▶ Exercise aim
Retype every text line in the records below without changing a character. Leave the pictures out of your answer.

▶ The data
* * *
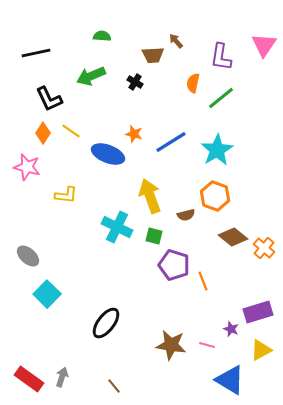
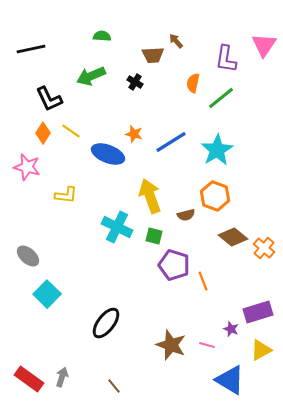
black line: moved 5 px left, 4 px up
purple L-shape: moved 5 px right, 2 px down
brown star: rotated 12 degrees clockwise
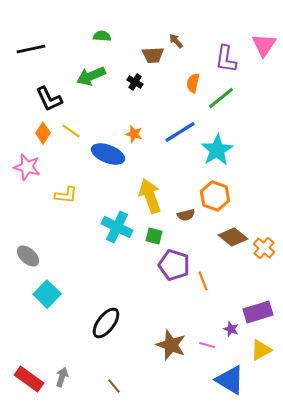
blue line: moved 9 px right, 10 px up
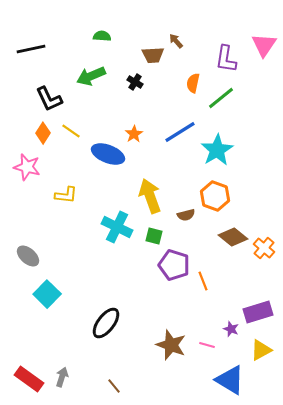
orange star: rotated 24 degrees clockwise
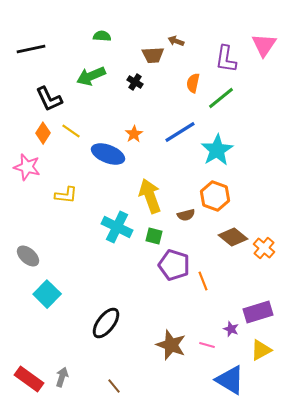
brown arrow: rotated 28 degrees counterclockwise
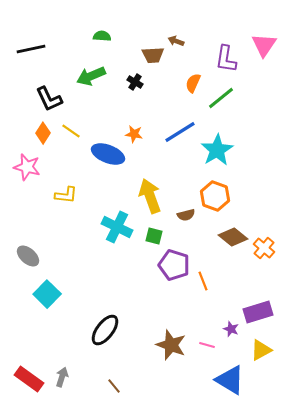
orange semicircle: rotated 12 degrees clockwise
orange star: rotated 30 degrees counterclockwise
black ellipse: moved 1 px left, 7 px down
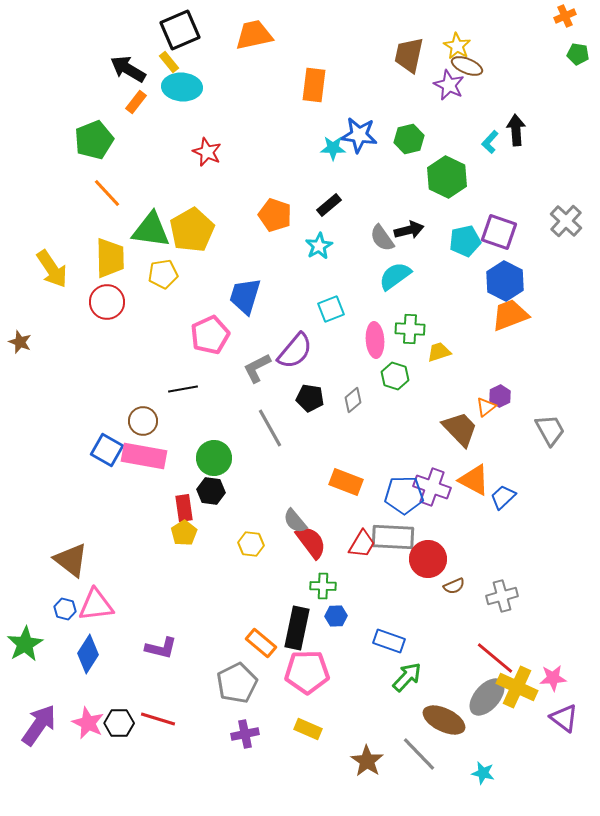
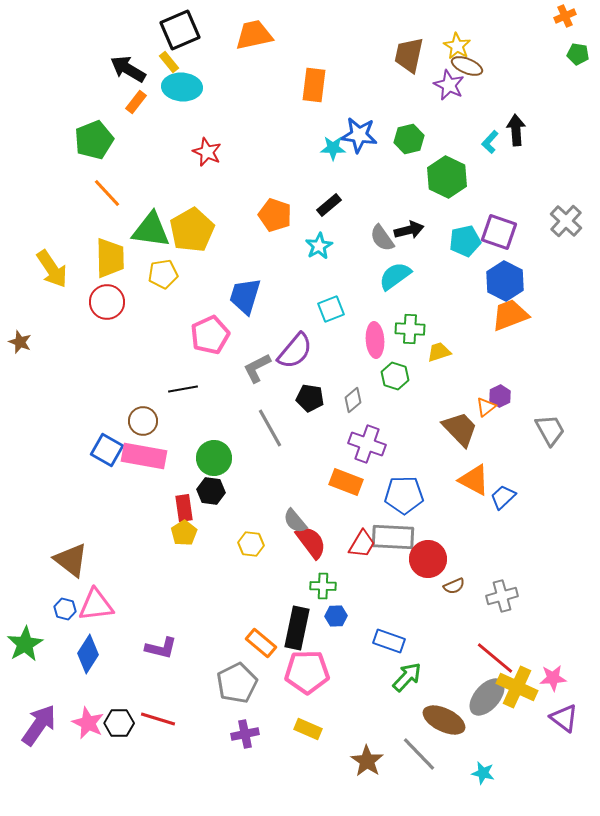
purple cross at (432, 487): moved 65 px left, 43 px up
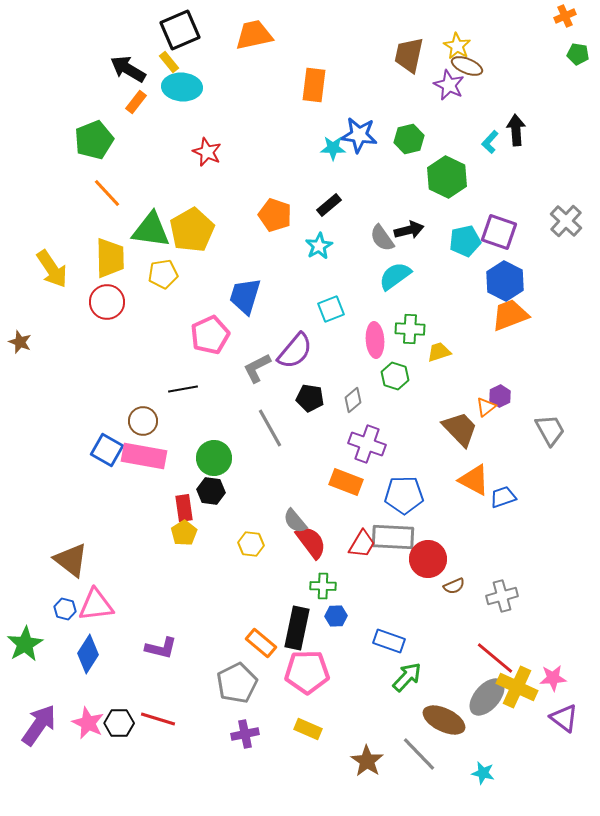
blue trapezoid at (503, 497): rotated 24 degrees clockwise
* * *
▶ Result for this exercise
black line: moved 5 px left, 4 px up
purple L-shape: moved 5 px right, 2 px down
brown star: rotated 12 degrees clockwise
blue line: moved 9 px right, 10 px up
orange star: rotated 24 degrees clockwise
brown arrow: rotated 28 degrees counterclockwise
orange semicircle: rotated 12 degrees clockwise
orange star: rotated 30 degrees counterclockwise
black ellipse: moved 1 px left, 7 px down
purple cross at (432, 487): moved 65 px left, 43 px up
blue trapezoid at (503, 497): rotated 24 degrees clockwise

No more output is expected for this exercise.